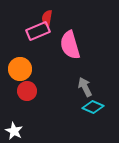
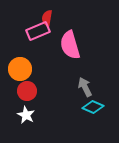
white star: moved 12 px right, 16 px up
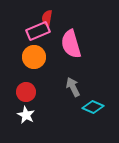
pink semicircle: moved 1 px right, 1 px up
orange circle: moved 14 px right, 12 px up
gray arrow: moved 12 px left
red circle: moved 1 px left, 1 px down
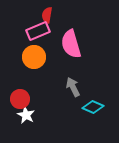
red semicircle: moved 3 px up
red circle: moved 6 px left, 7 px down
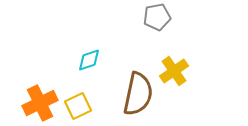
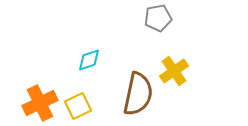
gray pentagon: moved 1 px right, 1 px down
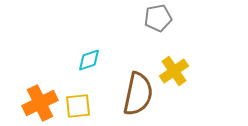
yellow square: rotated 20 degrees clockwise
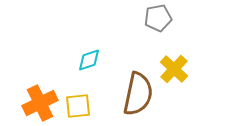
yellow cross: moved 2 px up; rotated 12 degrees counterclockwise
- - - -
» **Work instructions**: Render the lines above as a Markdown table with the columns "Number" and "Entry", giving each line a row number and skipping blank lines. Leave the pictures out of the answer.

» **Task result**:
| Number | Entry |
|---|---|
| 1 | white star: moved 12 px right, 16 px up |
| 2 | pink semicircle: moved 1 px right, 1 px up |
| 3 | orange circle: moved 14 px right, 12 px up |
| 4 | gray arrow: moved 12 px left |
| 5 | red circle: moved 1 px left, 1 px down |
| 6 | red semicircle: moved 3 px up |
| 7 | red circle: moved 6 px left, 7 px down |
| 8 | gray pentagon: moved 1 px right, 1 px down |
| 9 | yellow square: rotated 20 degrees clockwise |
| 10 | yellow cross: moved 2 px up; rotated 12 degrees counterclockwise |